**Try it**
The copy has to match the records word for word and include no pictures.

**Stored data**
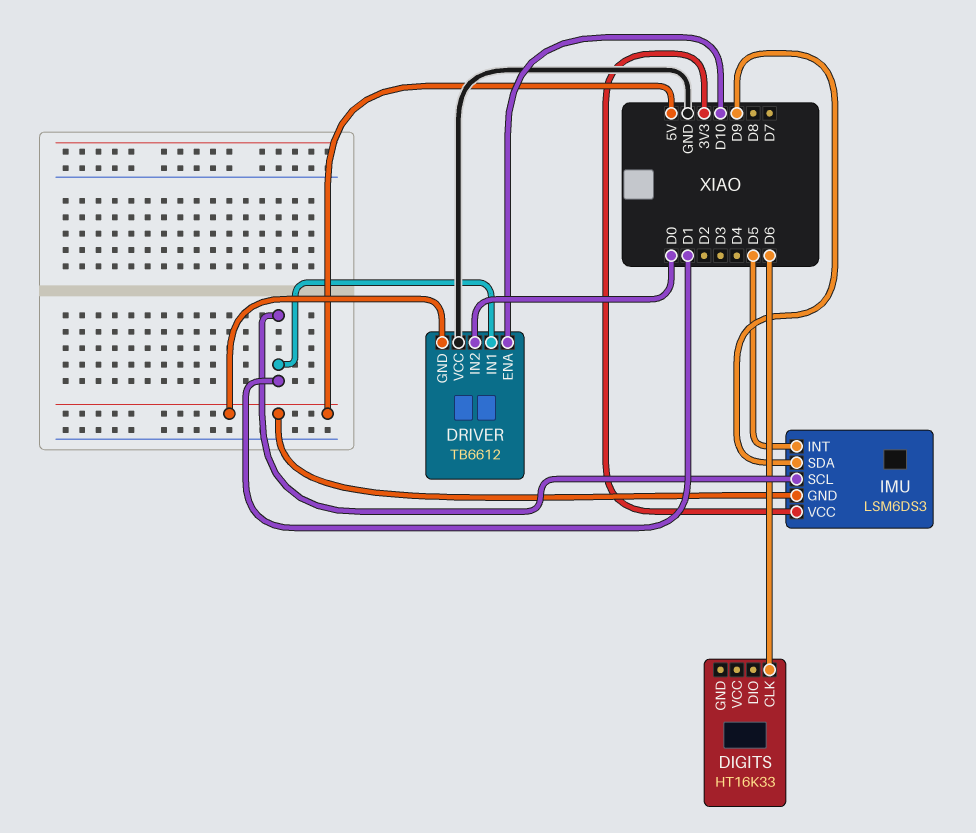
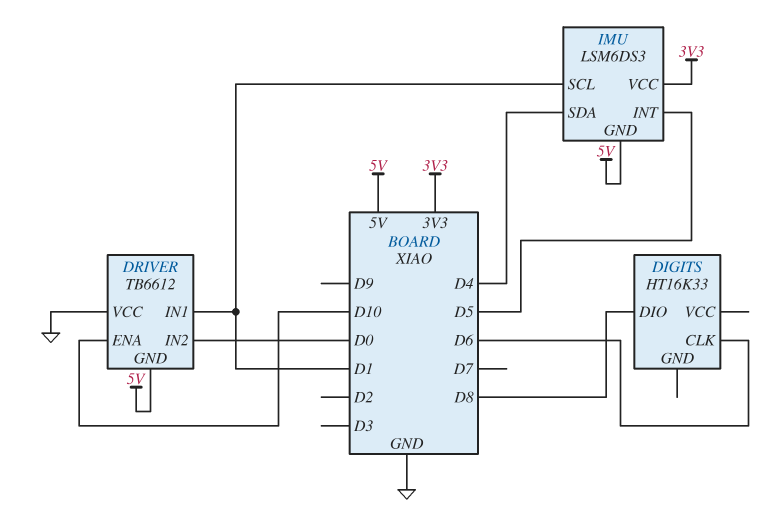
DIGITS pin DIO: none -> D8
IMU pin SDA: D9 -> D4

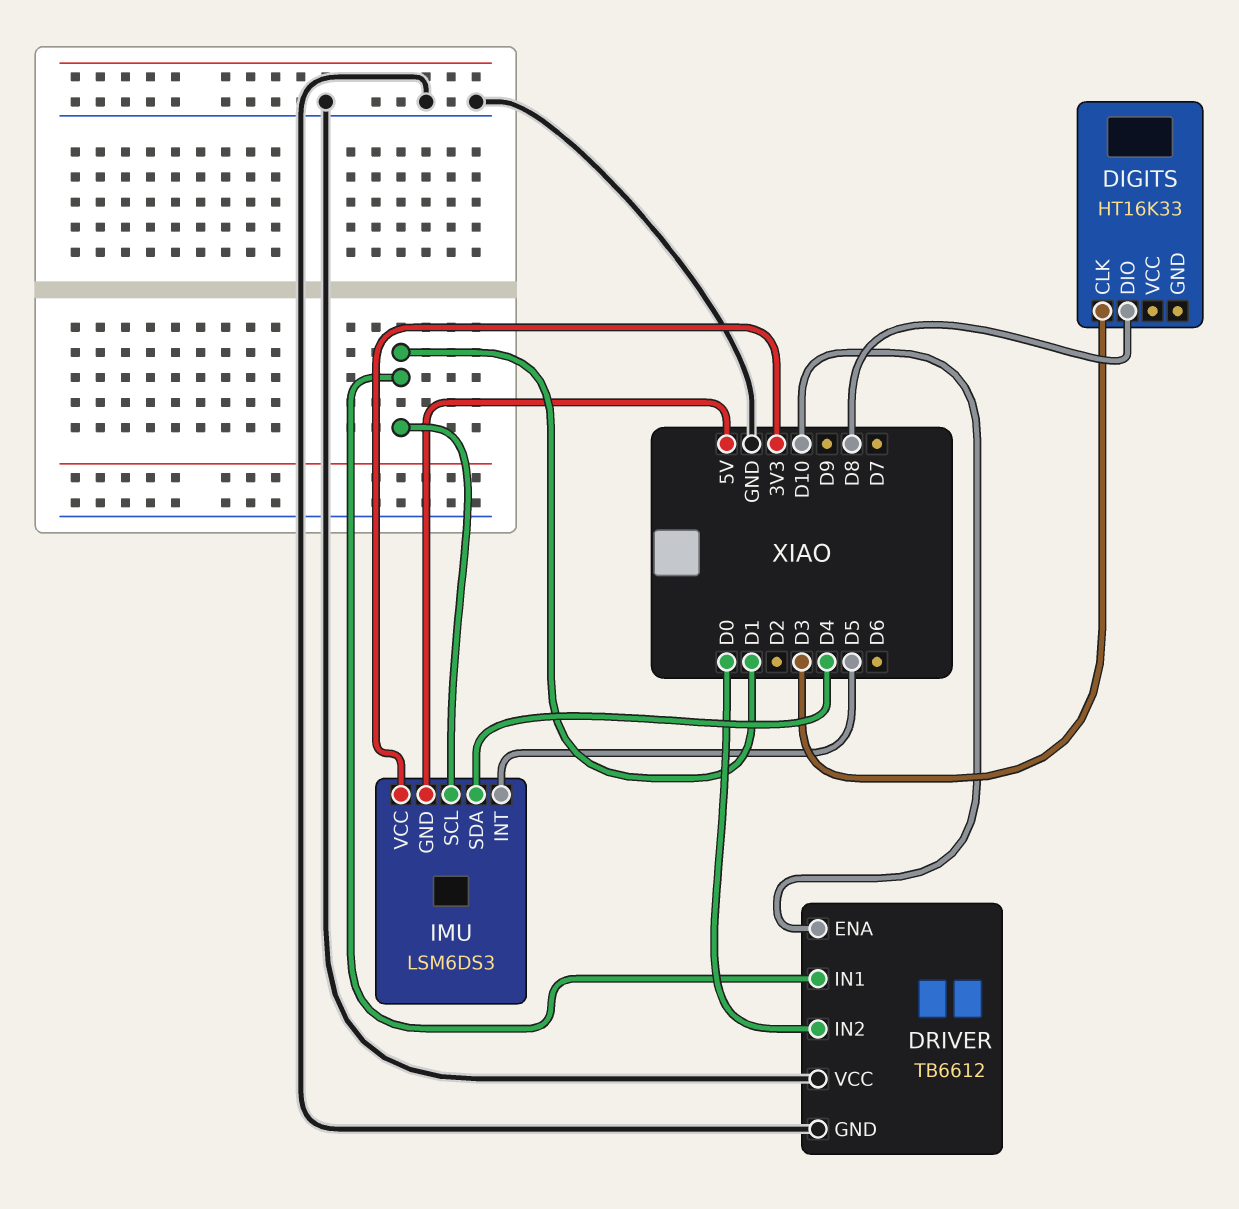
DIGITS pin CLK: D6 -> D3
DRIVER pin GND: 5V -> GND

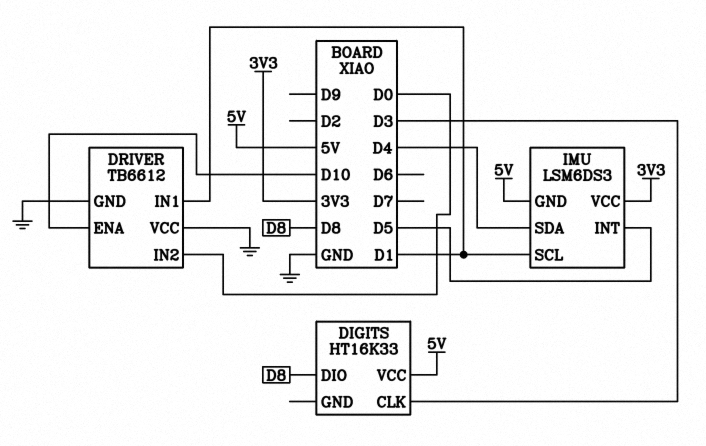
DIGITS pin VCC: none -> 5V

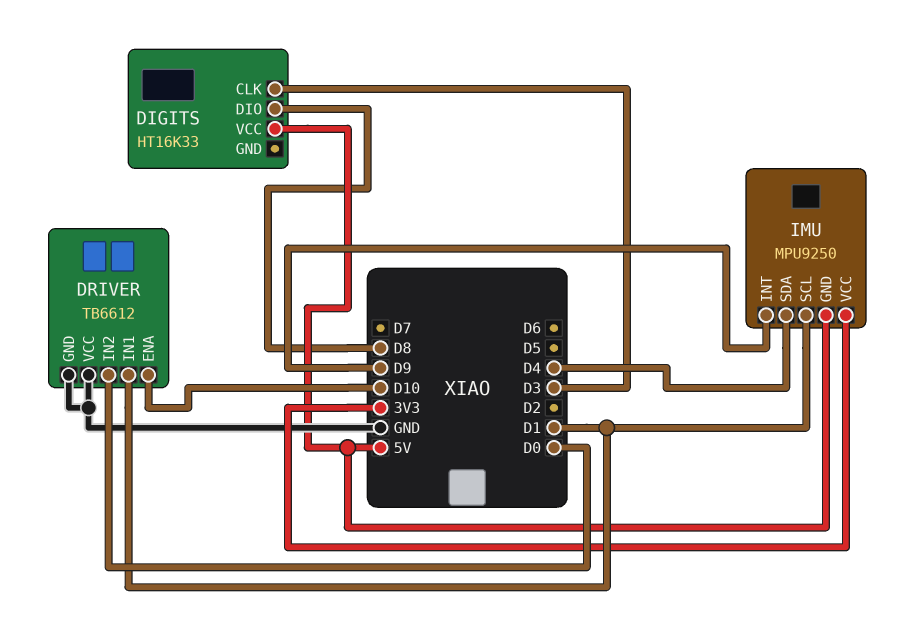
IMU: LSM6DS3 -> MPU9250
IMU pin INT: D5 -> D9

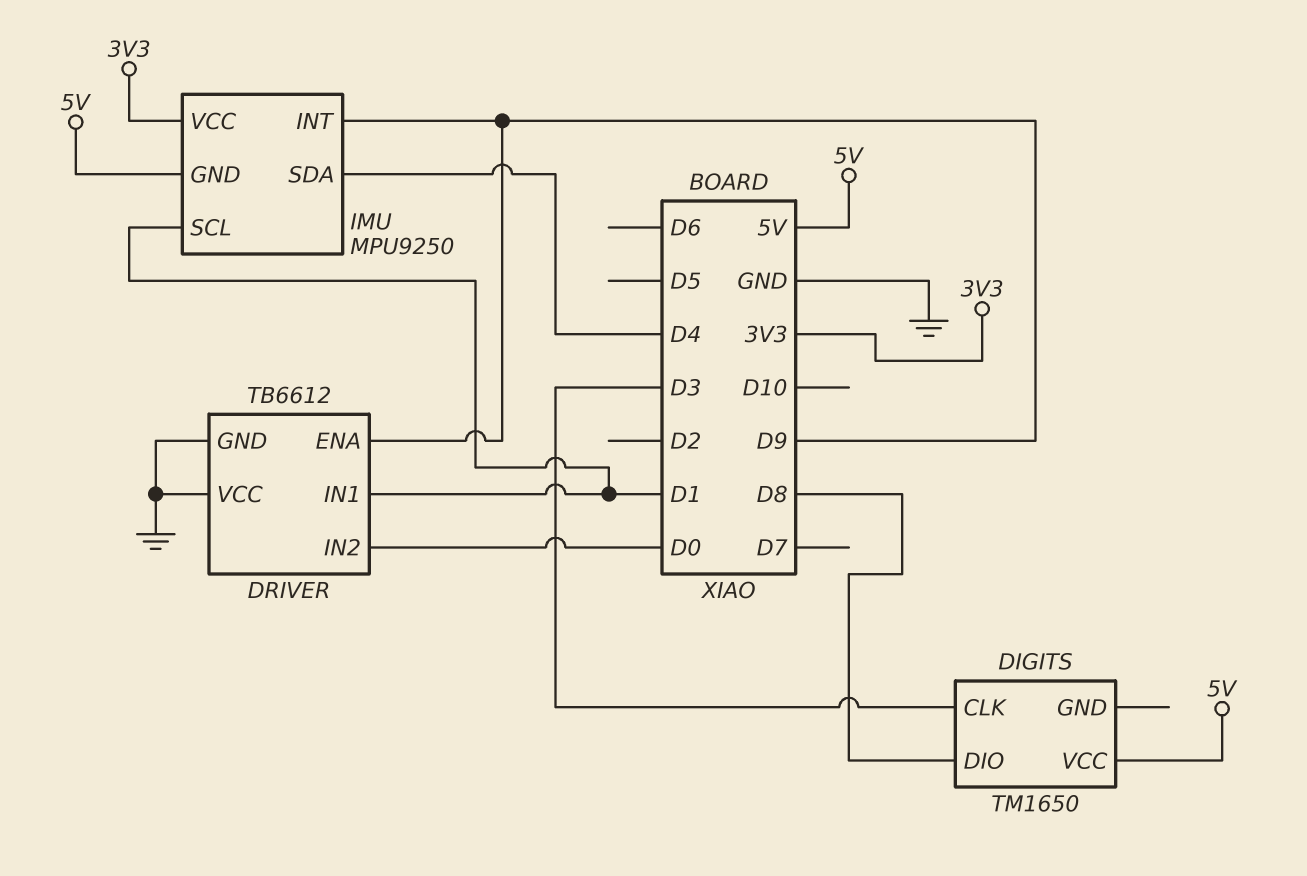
DIGITS: HT16K33 -> TM1650
DRIVER pin ENA: D10 -> D9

**Result for this exercise**
DIGITS pin DIO: none -> D8
IMU pin SDA: D9 -> D4

DIGITS pin CLK: D6 -> D3
DRIVER pin GND: 5V -> GND

DIGITS pin VCC: none -> 5V

IMU: LSM6DS3 -> MPU9250
IMU pin INT: D5 -> D9

DIGITS: HT16K33 -> TM1650
DRIVER pin ENA: D10 -> D9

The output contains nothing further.